**Your objective**
Print exactly the line that contains "PIXELS pin GND: none -> GND", then every following line through the end of the material; include nothing else and no pictures.

**Excerpted data**

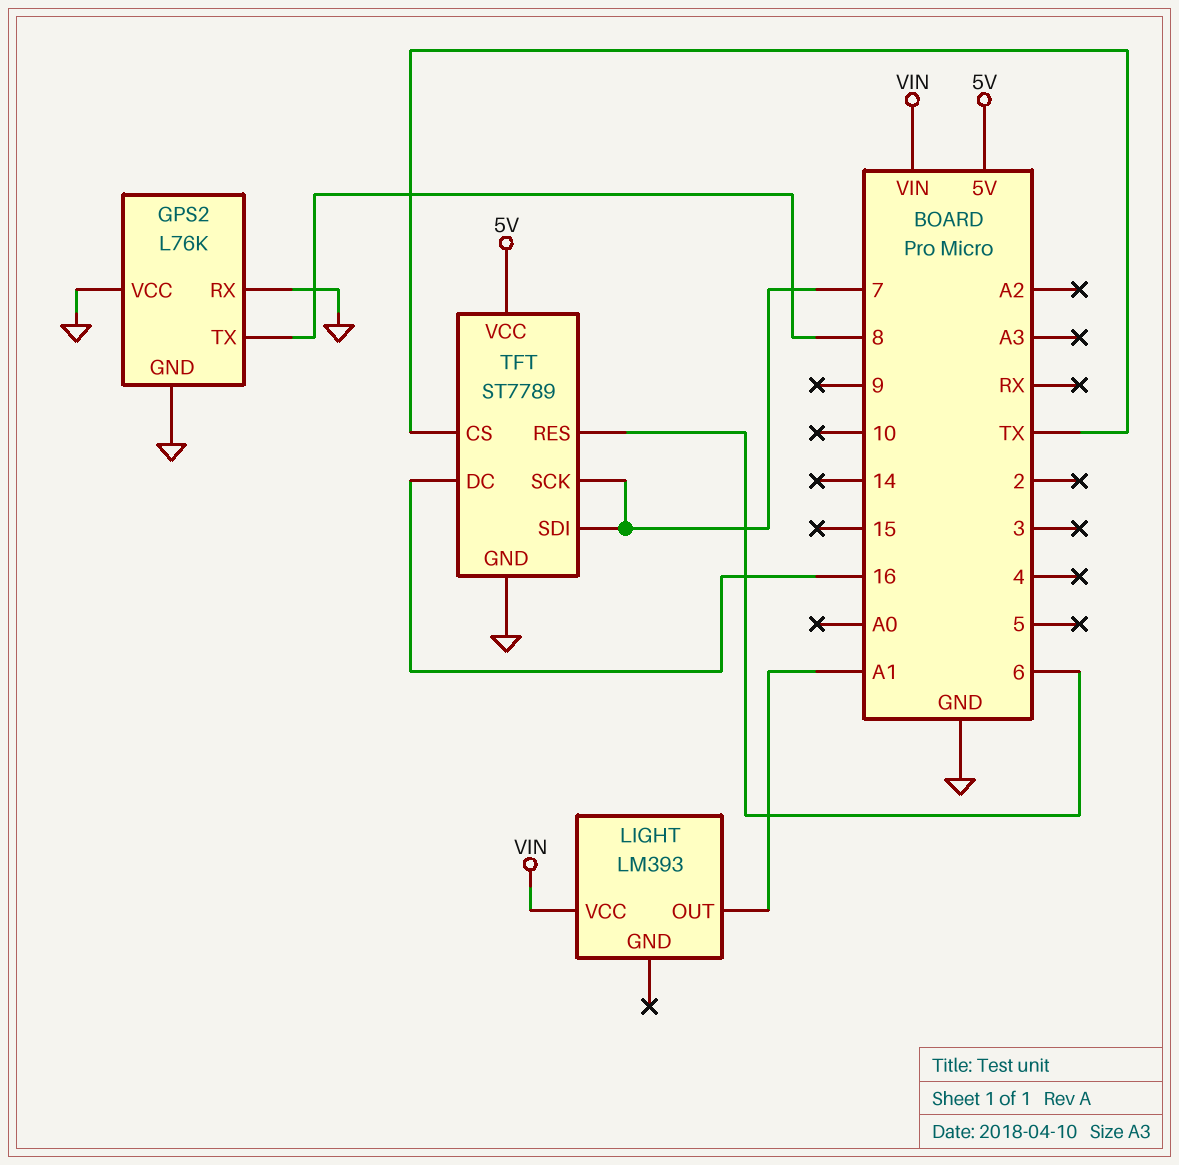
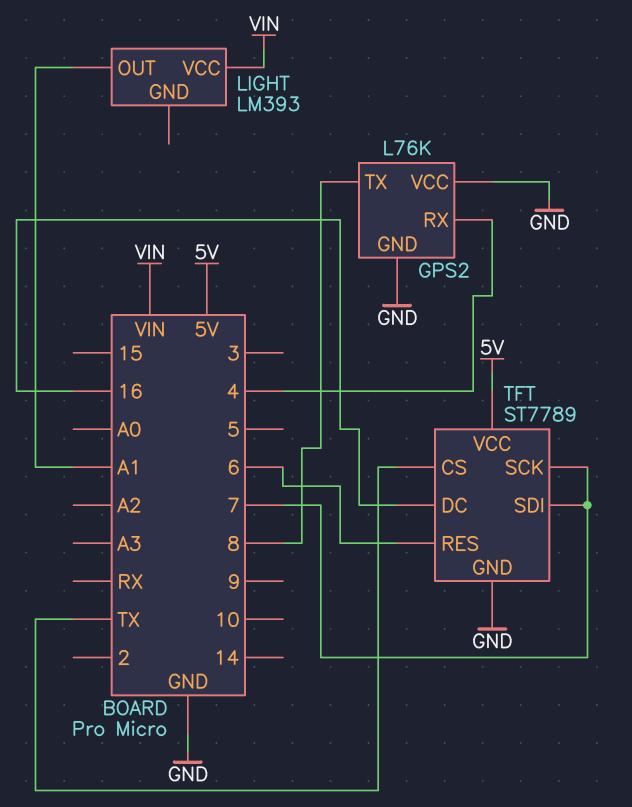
GPS2 pin RX: GND -> 4

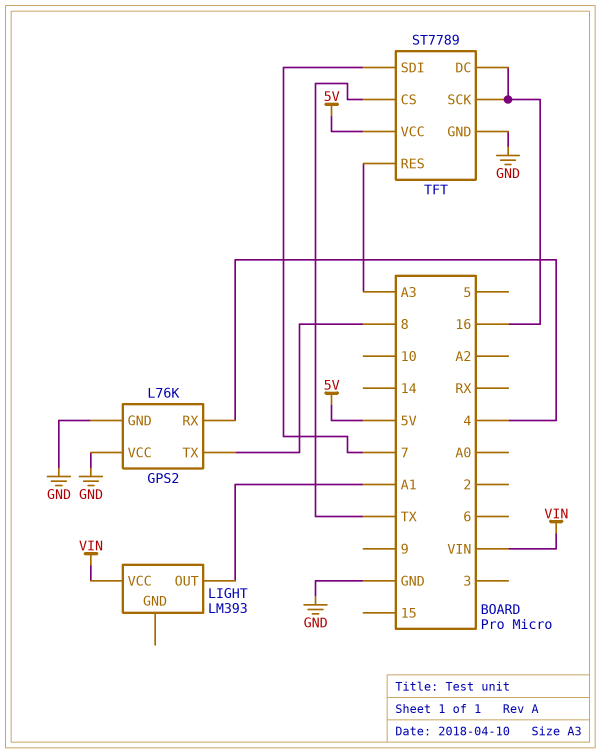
TFT pin RES: 6 -> A3
TFT pin SCK: 7 -> 16

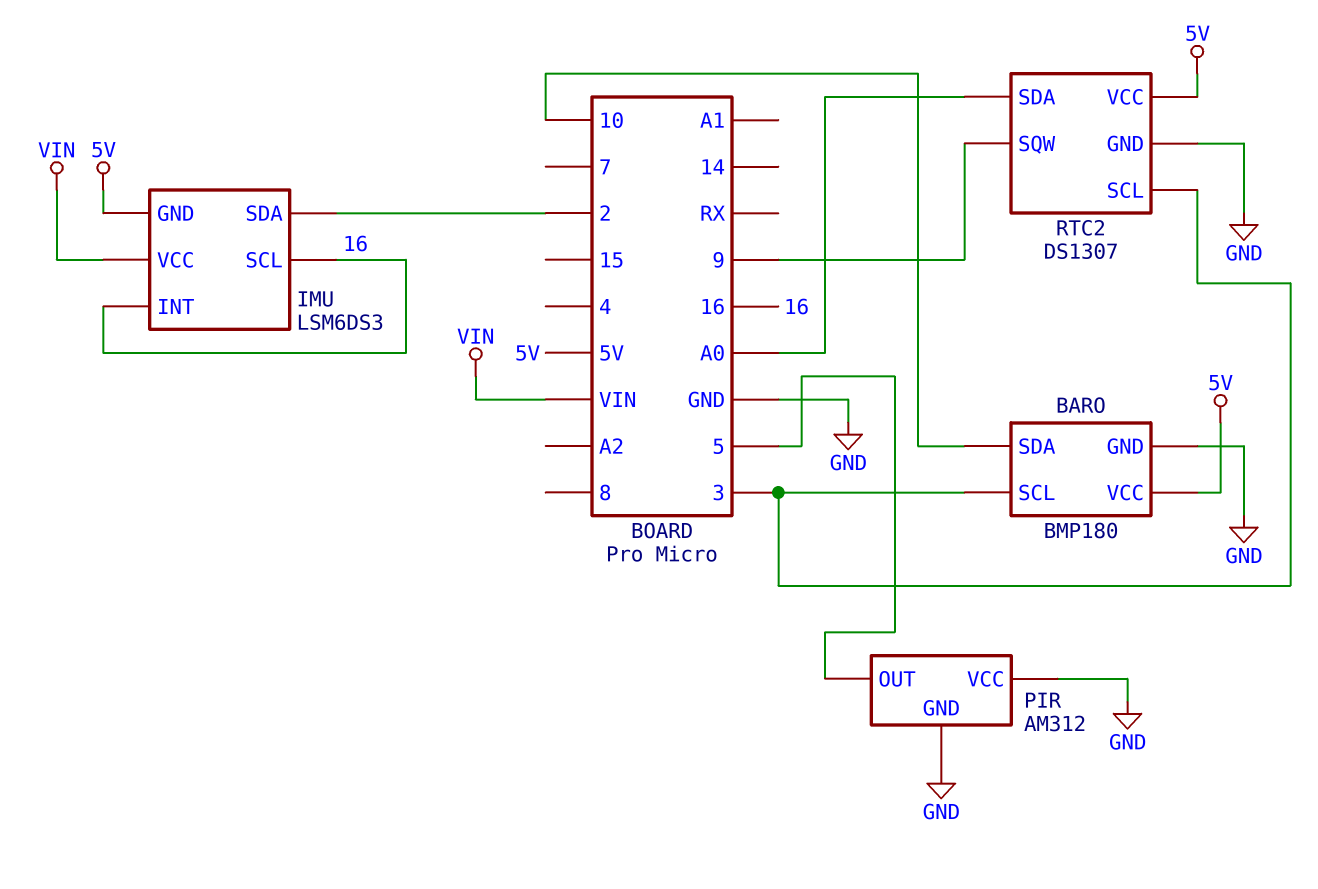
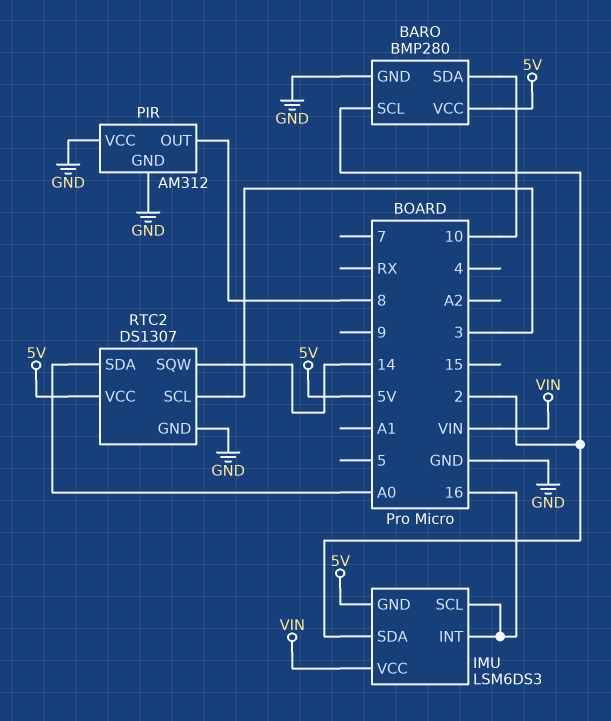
BARO: BMP180 -> BMP280
BARO pin SCL: 3 -> 2
PIR pin OUT: 5 -> 8
RTC2 pin SQW: 9 -> 14

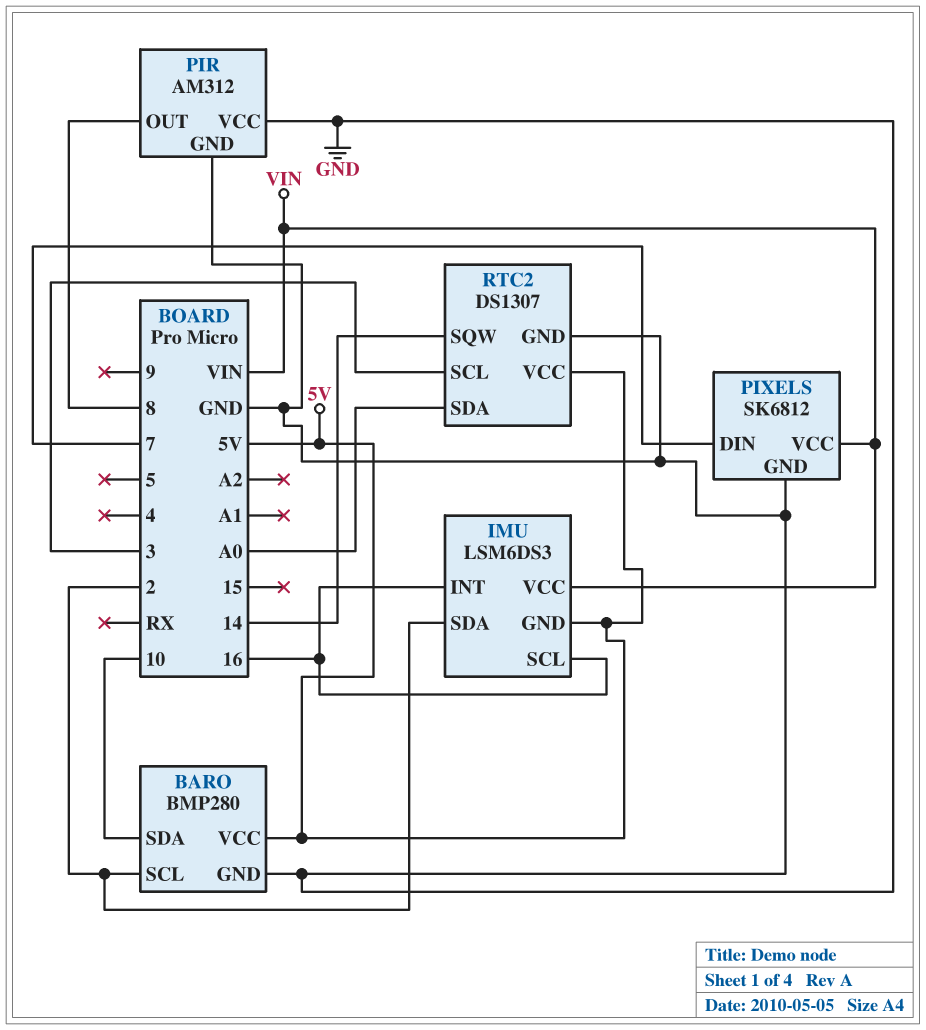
PIXELS: none -> SK6812
PIXELS pin DIN: none -> 7
PIXELS pin GND: none -> GND
PIXELS pin VCC: none -> VIN

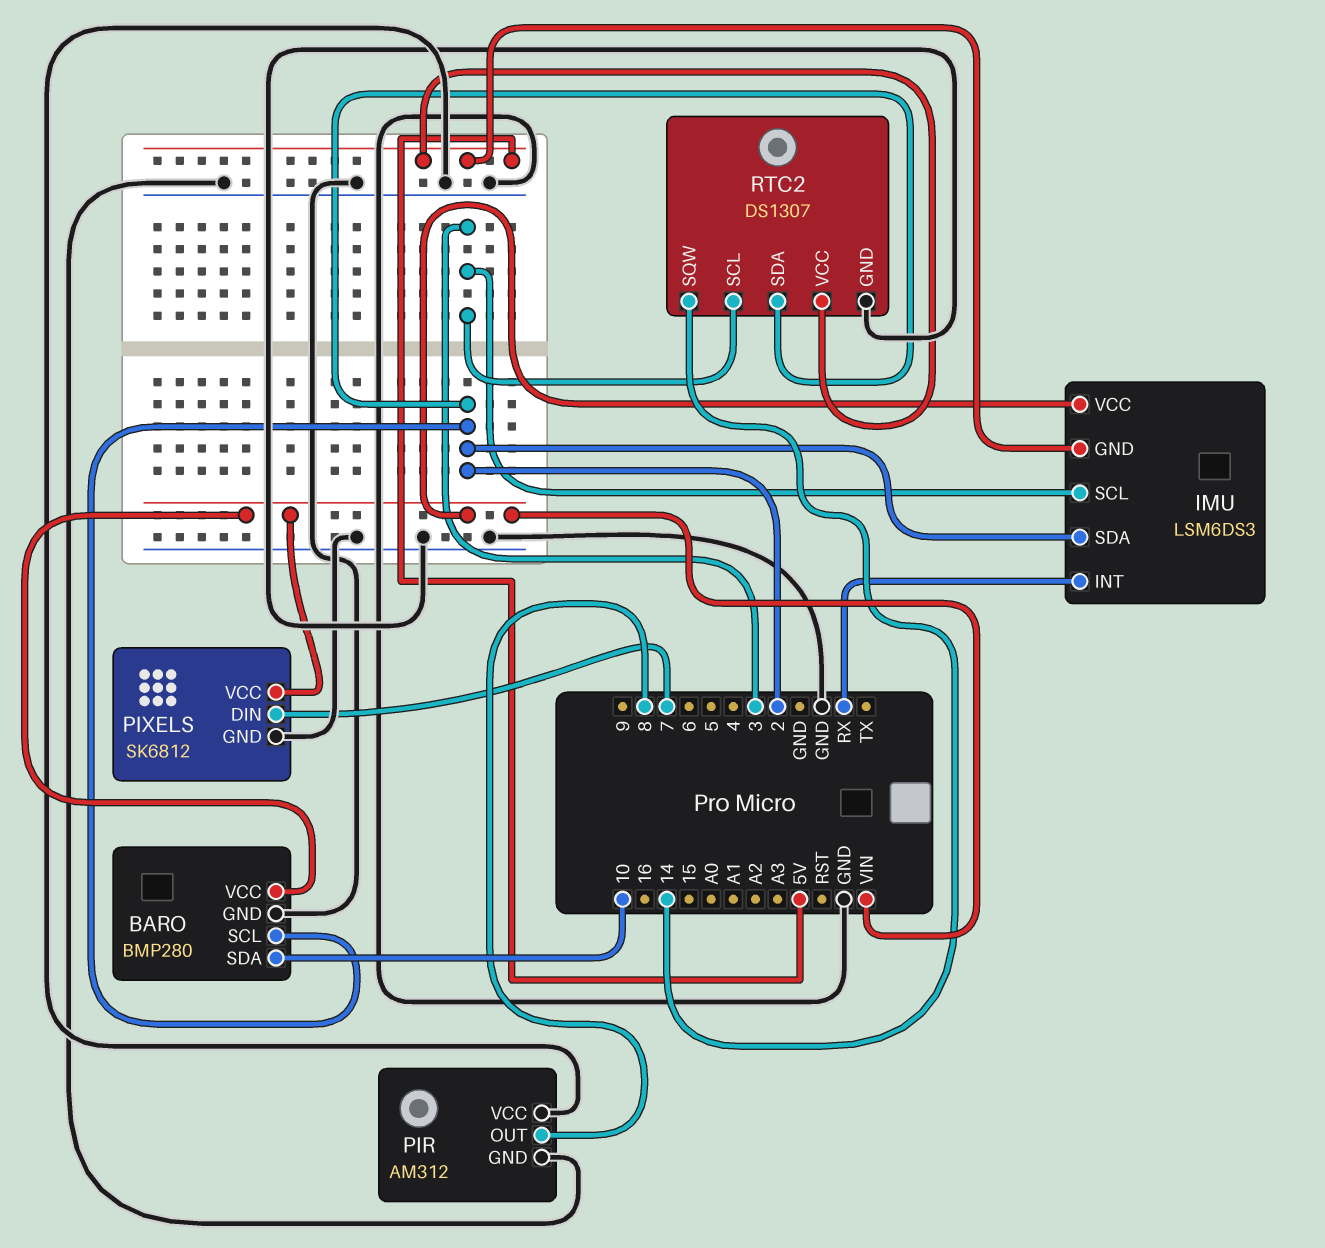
BARO pin VCC: 5V -> VIN
IMU pin INT: 16 -> RX
IMU pin SCL: 16 -> 3
RTC2 pin SDA: A0 -> 2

**Written response**
PIXELS pin GND: none -> GND
PIXELS pin VCC: none -> VIN

BARO pin VCC: 5V -> VIN
IMU pin INT: 16 -> RX
IMU pin SCL: 16 -> 3
RTC2 pin SDA: A0 -> 2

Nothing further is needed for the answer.